[Task brief] Find every line in the data that contains the word "glue". Return each of those lines.
═════ Task inputs
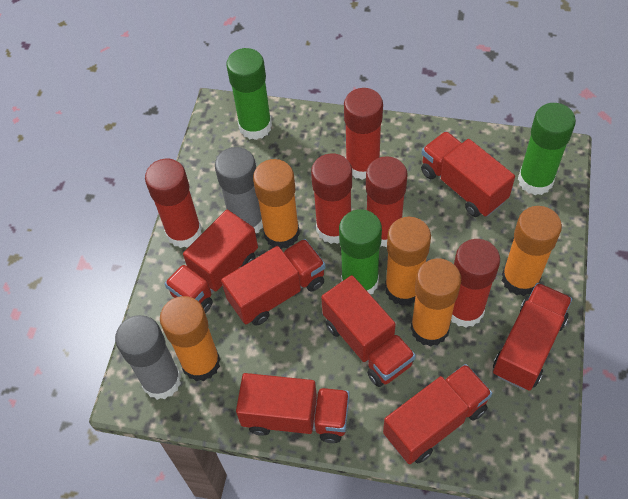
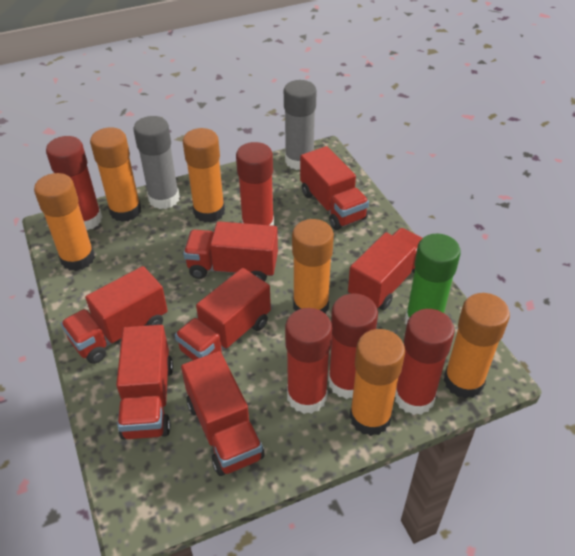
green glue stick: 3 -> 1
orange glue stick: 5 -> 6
══════════
═════ Task inputs
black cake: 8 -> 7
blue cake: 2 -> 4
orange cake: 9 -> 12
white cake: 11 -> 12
══════════
[Response box]
green glue stick: 3 -> 1
orange glue stick: 5 -> 6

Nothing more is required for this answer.